(Records from a collection)
--- --- ---

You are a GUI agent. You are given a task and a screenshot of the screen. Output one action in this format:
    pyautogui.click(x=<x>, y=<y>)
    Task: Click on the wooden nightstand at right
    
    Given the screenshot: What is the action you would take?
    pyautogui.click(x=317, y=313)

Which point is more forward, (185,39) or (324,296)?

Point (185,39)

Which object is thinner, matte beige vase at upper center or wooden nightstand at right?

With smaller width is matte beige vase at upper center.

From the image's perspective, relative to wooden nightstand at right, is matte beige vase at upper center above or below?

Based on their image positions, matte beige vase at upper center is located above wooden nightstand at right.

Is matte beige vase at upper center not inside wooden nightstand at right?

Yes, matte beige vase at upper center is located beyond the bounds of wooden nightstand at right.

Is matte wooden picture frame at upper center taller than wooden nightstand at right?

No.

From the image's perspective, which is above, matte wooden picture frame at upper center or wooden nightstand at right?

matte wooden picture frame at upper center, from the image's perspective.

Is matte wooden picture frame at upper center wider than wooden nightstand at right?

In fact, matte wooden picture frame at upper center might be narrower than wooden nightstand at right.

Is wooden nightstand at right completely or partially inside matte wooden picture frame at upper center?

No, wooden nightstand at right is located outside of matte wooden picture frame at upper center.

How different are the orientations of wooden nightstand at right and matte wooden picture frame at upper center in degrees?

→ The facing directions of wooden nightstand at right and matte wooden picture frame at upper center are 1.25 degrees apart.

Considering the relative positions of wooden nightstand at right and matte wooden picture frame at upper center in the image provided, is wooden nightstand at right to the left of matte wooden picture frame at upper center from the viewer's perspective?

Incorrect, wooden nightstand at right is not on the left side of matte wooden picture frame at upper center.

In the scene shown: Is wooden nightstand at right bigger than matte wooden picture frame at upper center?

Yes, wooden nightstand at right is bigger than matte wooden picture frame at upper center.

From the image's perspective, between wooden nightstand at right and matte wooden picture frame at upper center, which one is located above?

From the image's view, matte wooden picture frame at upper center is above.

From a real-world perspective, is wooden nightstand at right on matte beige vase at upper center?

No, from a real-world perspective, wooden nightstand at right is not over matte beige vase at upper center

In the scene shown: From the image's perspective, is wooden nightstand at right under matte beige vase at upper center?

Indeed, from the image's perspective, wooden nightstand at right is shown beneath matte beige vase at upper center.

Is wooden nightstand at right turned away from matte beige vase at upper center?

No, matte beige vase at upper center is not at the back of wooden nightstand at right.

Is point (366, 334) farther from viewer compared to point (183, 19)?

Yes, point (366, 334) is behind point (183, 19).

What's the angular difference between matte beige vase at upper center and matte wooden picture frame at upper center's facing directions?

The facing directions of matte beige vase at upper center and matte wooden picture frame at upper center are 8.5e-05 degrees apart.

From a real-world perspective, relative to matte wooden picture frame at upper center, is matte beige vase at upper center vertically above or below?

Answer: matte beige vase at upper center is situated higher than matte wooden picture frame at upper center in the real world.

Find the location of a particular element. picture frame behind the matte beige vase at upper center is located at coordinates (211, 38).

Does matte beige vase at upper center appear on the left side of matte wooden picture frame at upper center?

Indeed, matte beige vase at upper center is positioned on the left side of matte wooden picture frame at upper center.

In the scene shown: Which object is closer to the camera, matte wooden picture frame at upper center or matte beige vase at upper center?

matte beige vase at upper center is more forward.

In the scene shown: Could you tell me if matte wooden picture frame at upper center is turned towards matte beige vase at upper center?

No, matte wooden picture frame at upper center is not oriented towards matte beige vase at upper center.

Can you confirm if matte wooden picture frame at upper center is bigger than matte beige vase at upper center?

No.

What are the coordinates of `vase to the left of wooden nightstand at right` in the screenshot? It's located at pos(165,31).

--- --- ---

> [PROBLEM TO WORK ON] Please format these lines as a JSON list of strings, one string per line, with blank lines omitted, covering the entire listing.

> [TASK RESPONSE]
[
  "You are a GUI agent. You are given a task and a screenshot of the screen. Output one action in this format:",
  "    pyautogui.click(x=<x>, y=<y>)",
  "    Task: Click on the wooden nightstand at right",
  "    Given the screenshot: What is the action you would take?",
  "    pyautogui.click(x=317, y=313)",
  "Which point is more forward, (185,39) or (324,296)?",
  "Point (185,39)",
  "Which object is thinner, matte beige vase at upper center or wooden nightstand at right?",
  "With smaller width is matte beige vase at upper center.",
  "From the image's perspective, relative to wooden nightstand at right, is matte beige vase at upper center above or below?",
  "Based on their image positions, matte beige vase at upper center is located above wooden nightstand at right.",
  "Is matte beige vase at upper center not inside wooden nightstand at right?",
  "Yes, matte beige vase at upper center is located beyond the bounds of wooden nightstand at right.",
  "Is matte wooden picture frame at upper center taller than wooden nightstand at right?",
  "No.",
  "From the image's perspective, which is above, matte wooden picture frame at upper center or wooden nightstand at right?",
  "matte wooden picture frame at upper center, from the image's perspective.",
  "Is matte wooden picture frame at upper center wider than wooden nightstand at right?",
  "In fact, matte wooden picture frame at upper center might be narrower than wooden nightstand at right.",
  "Is wooden nightstand at right completely or partially inside matte wooden picture frame at upper center?",
  "No, wooden nightstand at right is located outside of matte wooden picture frame at upper center.",
  "How different are the orientations of wooden nightstand at right and matte wooden picture frame at upper center in degrees?",
  "→ The facing directions of wooden nightstand at right and matte wooden picture frame at upper center are 1.25 degrees apart.",
  "Considering the relative positions of wooden nightstand at right and matte wooden picture frame at upper center in the image provided, is wooden nightstand at right to the left of matte wooden picture frame at upper center from the viewer's perspective?",
  "Incorrect, wooden nightstand at right is not on the left side of matte wooden picture frame at upper center.",
  "In the scene shown: Is wooden nightstand at right bigger than matte wooden picture frame at upper center?",
  "Yes, wooden nightstand at right is bigger than matte wooden picture frame at upper center.",
  "From the image's perspective, between wooden nightstand at right and matte wooden picture frame at upper center, which one is located above?",
  "From the image's view, matte wooden picture frame at upper center is above.",
  "From a real-world perspective, is wooden nightstand at right on matte beige vase at upper center?",
  "No, from a real-world perspective, wooden nightstand at right is not over matte beige vase at upper center",
  "In the scene shown: From the image's perspective, is wooden nightstand at right under matte beige vase at upper center?",
  "Indeed, from the image's perspective, wooden nightstand at right is shown beneath matte beige vase at upper center.",
  "Is wooden nightstand at right turned away from matte beige vase at upper center?",
  "No, matte beige vase at upper center is not at the back of wooden nightstand at right.",
  "Is point (366, 334) farther from viewer compared to point (183, 19)?",
  "Yes, point (366, 334) is behind point (183, 19).",
  "What's the angular difference between matte beige vase at upper center and matte wooden picture frame at upper center's facing directions?",
  "The facing directions of matte beige vase at upper center and matte wooden picture frame at upper center are 8.5e-05 degrees apart.",
  "From a real-world perspective, relative to matte wooden picture frame at upper center, is matte beige vase at upper center vertically above or below?",
  "Answer: matte beige vase at upper center is situated higher than matte wooden picture frame at upper center in the real world.",
  "Find the location of a particular element. picture frame behind the matte beige vase at upper center is located at coordinates (211, 38).",
  "Does matte beige vase at upper center appear on the left side of matte wooden picture frame at upper center?",
  "Indeed, matte beige vase at upper center is positioned on the left side of matte wooden picture frame at upper center.",
  "In the scene shown: Which object is closer to the camera, matte wooden picture frame at upper center or matte beige vase at upper center?",
  "matte beige vase at upper center is more forward.",
  "In the scene shown: Could you tell me if matte wooden picture frame at upper center is turned towards matte beige vase at upper center?",
  "No, matte wooden picture frame at upper center is not oriented towards matte beige vase at upper center.",
  "Can you confirm if matte wooden picture frame at upper center is bigger than matte beige vase at upper center?",
  "No.",
  "What are the coordinates of `vase to the left of wooden nightstand at right` in the screenshot? It's located at pos(165,31)."
]